Problem to work on: Set down every line of the data exactly, skipping the pictures.
* * * * * * *
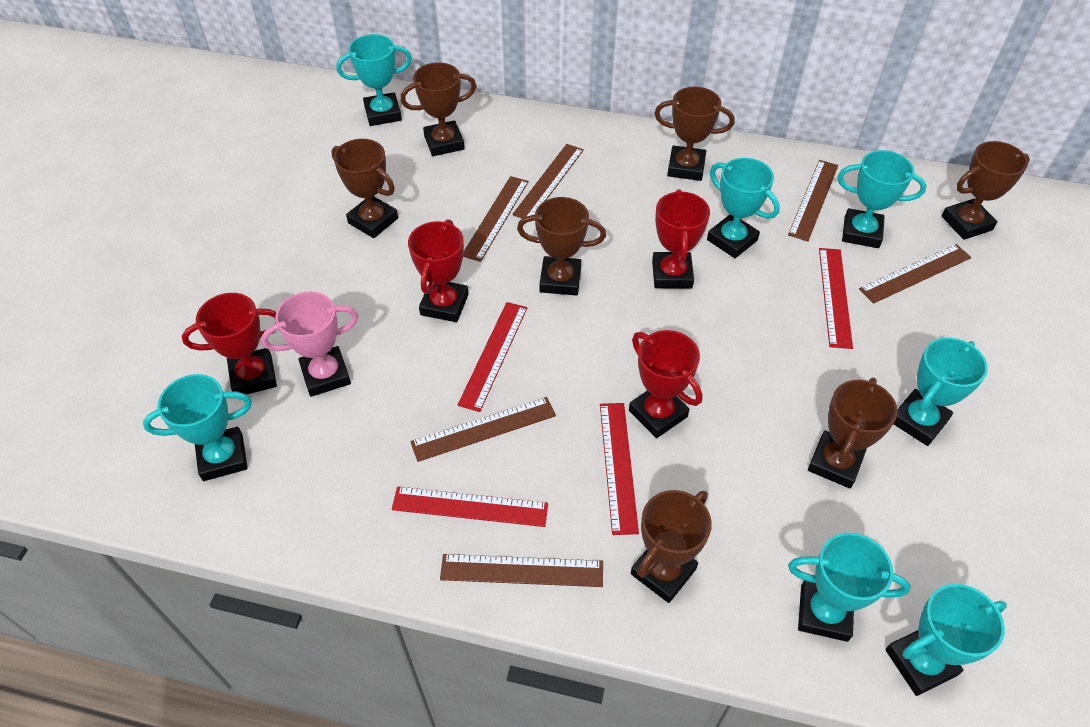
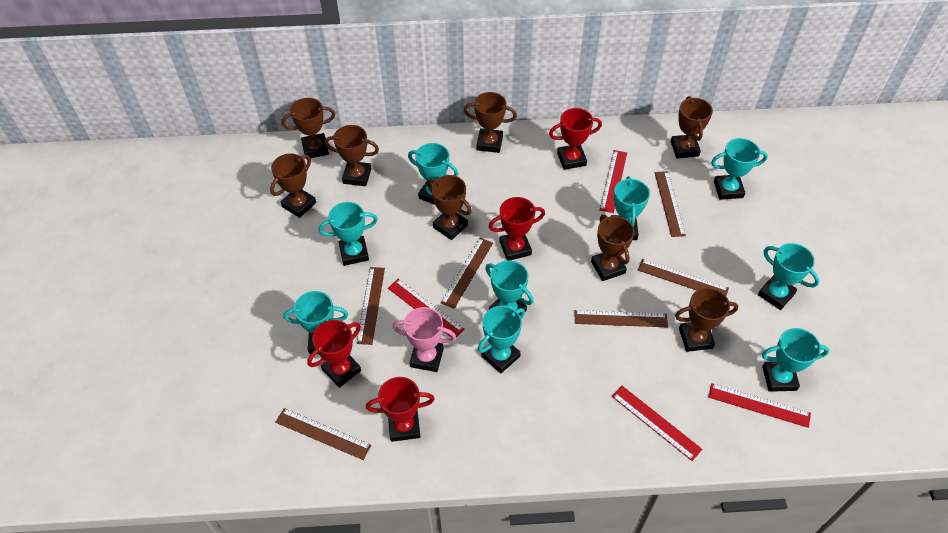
brown trophy: 7 -> 8
turquoise trophy: 7 -> 9

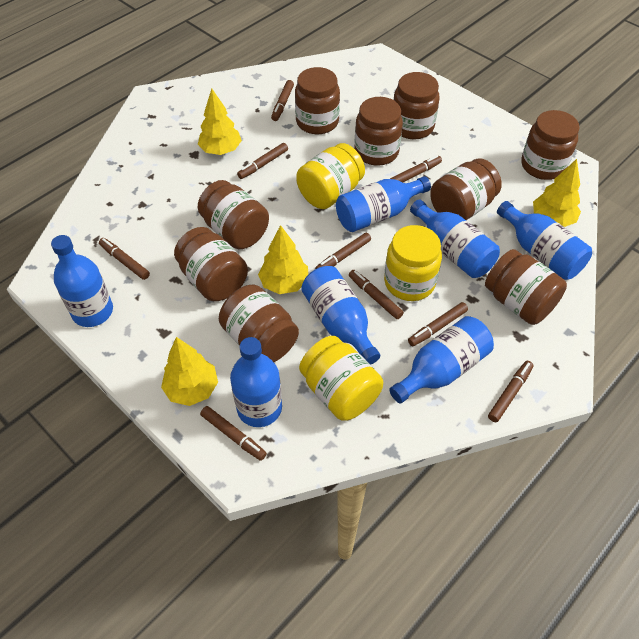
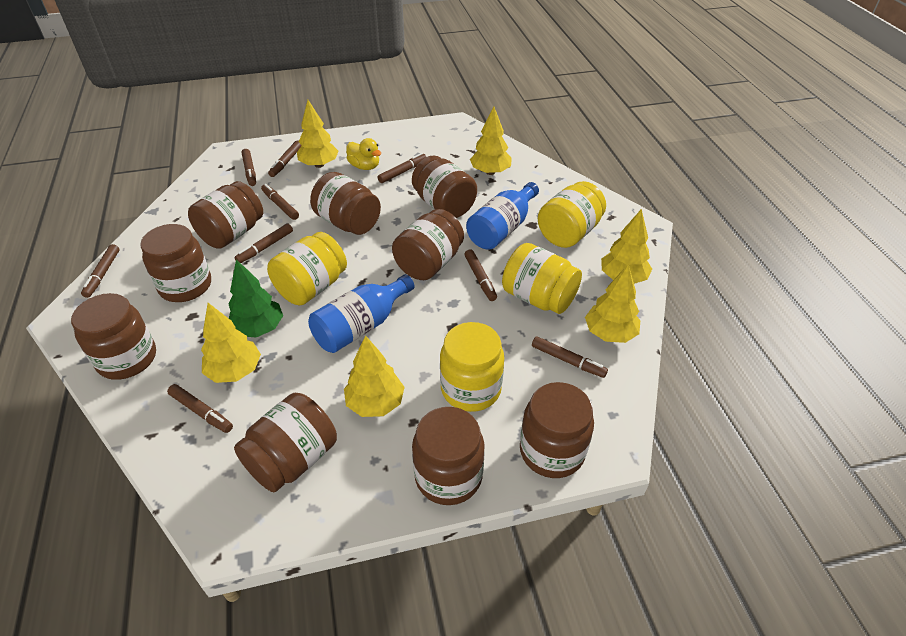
blue bottle: 7 -> 2
green tree: 0 -> 1
yellow duck: 0 -> 1
yellow jar: 3 -> 4
yellow tree: 4 -> 6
* * * * * * *
Output of the exercise:
brown trophy: 7 -> 8
turquoise trophy: 7 -> 9

blue bottle: 7 -> 2
green tree: 0 -> 1
yellow duck: 0 -> 1
yellow jar: 3 -> 4
yellow tree: 4 -> 6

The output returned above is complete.